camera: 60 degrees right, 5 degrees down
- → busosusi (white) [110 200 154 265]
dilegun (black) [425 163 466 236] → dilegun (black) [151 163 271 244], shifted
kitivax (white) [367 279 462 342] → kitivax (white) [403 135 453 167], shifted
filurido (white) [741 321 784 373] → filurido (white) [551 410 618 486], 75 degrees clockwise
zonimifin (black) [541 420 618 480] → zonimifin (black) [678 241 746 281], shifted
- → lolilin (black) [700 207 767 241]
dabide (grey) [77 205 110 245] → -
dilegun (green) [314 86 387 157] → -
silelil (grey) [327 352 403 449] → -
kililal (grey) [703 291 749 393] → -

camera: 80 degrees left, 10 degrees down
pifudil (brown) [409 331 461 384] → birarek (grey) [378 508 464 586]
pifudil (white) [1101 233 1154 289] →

Task to complete: Check every line of the records above for the string "shifted". Copy those that hold it.

Output below:
dilegun (black) [425 163 466 236] → dilegun (black) [151 163 271 244], shifted
kitivax (white) [367 279 462 342] → kitivax (white) [403 135 453 167], shifted
zonimifin (black) [541 420 618 480] → zonimifin (black) [678 241 746 281], shifted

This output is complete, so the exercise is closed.